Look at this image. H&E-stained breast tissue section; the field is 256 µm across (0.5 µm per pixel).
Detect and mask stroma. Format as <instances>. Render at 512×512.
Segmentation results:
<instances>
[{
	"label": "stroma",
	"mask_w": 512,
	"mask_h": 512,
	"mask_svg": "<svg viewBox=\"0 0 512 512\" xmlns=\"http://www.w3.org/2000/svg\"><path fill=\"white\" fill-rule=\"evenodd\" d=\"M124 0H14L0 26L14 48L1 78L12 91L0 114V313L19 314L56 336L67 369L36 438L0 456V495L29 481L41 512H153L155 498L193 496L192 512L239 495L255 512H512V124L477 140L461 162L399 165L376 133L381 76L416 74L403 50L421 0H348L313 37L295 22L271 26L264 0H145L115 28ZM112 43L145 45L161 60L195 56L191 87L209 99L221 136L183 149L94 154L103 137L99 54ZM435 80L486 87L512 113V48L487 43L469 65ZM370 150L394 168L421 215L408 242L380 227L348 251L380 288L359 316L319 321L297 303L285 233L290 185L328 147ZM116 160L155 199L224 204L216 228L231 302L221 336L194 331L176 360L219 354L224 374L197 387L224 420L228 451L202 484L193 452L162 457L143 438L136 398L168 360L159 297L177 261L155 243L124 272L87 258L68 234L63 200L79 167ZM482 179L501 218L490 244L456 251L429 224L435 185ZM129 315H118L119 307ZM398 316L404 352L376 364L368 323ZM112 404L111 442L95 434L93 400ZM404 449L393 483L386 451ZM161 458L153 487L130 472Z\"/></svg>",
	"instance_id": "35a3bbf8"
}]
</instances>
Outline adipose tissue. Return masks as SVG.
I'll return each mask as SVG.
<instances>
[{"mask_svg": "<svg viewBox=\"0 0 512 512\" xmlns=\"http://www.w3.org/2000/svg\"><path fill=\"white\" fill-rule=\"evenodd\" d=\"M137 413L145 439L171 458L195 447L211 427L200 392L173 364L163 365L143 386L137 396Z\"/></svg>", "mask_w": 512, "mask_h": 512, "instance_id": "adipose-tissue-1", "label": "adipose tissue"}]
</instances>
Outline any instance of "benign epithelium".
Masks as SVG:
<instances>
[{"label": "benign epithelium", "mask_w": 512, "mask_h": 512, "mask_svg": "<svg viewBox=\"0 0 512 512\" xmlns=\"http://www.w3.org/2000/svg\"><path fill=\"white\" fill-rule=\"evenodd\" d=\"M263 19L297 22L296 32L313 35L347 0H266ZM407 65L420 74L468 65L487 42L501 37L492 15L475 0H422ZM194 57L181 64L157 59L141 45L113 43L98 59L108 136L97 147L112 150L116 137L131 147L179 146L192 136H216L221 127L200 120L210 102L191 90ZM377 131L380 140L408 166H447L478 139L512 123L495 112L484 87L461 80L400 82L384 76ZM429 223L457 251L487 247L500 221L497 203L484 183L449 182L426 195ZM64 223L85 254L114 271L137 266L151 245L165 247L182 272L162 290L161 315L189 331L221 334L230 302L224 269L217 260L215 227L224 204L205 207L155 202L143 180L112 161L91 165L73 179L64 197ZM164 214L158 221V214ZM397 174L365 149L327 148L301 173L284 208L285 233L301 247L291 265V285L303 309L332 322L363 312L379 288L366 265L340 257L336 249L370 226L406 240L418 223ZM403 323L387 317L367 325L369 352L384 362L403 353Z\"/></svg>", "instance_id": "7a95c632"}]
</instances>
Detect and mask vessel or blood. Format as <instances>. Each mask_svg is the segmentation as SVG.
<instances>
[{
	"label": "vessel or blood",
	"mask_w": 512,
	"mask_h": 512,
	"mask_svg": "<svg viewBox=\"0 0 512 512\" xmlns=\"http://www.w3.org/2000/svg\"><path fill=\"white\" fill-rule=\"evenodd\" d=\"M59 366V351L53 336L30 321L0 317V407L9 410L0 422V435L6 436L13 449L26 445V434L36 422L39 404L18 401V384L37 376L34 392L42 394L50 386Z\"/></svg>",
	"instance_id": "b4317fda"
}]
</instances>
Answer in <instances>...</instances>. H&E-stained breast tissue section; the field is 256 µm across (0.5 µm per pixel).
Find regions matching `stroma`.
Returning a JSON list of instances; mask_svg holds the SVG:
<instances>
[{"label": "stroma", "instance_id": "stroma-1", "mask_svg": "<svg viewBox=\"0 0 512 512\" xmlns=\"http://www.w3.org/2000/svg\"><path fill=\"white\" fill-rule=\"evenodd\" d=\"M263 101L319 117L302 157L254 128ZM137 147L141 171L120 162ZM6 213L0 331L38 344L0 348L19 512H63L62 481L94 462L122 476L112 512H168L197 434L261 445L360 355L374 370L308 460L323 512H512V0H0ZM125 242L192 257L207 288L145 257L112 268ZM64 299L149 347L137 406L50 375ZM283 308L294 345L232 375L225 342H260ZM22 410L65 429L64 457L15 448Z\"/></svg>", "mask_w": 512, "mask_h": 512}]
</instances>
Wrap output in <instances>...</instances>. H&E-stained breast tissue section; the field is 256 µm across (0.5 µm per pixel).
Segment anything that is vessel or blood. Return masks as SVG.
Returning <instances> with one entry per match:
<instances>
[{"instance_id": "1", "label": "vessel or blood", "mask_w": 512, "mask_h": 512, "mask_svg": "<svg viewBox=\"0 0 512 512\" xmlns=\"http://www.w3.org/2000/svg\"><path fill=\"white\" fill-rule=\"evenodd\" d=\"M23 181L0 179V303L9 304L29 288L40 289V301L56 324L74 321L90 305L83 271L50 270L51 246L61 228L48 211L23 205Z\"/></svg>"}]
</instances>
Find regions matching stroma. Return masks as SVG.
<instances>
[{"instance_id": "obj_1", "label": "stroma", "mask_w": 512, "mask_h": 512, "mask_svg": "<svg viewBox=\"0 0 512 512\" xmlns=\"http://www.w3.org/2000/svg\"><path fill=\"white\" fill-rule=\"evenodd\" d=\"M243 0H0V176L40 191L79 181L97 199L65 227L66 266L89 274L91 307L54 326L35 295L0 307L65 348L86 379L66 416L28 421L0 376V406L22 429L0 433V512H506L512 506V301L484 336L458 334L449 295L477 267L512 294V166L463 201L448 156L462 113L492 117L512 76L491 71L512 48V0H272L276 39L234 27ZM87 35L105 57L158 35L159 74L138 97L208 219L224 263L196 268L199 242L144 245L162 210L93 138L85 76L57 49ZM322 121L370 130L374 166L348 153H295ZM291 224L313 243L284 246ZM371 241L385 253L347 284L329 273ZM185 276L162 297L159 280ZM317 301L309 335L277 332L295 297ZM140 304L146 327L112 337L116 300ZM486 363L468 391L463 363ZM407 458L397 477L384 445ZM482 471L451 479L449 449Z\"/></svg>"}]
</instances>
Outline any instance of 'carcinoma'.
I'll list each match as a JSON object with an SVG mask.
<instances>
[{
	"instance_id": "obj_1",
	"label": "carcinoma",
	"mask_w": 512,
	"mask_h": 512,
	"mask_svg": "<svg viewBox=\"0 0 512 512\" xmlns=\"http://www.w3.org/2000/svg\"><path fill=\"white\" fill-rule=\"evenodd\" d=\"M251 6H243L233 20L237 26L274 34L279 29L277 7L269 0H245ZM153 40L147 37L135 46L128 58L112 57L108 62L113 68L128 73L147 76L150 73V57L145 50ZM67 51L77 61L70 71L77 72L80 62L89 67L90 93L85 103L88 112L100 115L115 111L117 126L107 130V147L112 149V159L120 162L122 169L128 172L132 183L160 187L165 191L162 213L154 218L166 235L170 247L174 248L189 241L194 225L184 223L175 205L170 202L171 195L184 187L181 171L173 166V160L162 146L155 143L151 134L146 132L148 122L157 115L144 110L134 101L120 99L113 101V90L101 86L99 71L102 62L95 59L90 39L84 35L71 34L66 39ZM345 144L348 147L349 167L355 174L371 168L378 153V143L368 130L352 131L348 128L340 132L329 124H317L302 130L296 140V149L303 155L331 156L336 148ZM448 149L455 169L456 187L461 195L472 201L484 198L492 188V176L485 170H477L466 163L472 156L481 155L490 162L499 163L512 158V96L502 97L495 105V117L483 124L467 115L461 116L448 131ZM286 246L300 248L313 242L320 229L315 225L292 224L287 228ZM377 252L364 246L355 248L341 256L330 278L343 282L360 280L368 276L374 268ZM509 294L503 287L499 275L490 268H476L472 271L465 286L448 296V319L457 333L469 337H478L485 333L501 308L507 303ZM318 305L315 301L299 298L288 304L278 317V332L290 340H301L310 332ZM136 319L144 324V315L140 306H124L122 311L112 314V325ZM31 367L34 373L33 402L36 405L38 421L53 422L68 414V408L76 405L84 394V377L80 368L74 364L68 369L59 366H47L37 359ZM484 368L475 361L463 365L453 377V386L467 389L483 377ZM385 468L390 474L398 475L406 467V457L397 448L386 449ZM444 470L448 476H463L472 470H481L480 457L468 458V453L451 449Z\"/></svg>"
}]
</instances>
..............................
**Set exercise:** Collect from the data above every line that includes "adipose".

**Right answer:**
Outline adipose tissue. Return masks as SVG.
[{"mask_svg": "<svg viewBox=\"0 0 512 512\" xmlns=\"http://www.w3.org/2000/svg\"><path fill=\"white\" fill-rule=\"evenodd\" d=\"M137 413L145 439L171 458L195 447L211 427L200 392L173 364L163 365L143 386L137 396Z\"/></svg>", "mask_w": 512, "mask_h": 512, "instance_id": "adipose-tissue-1", "label": "adipose tissue"}]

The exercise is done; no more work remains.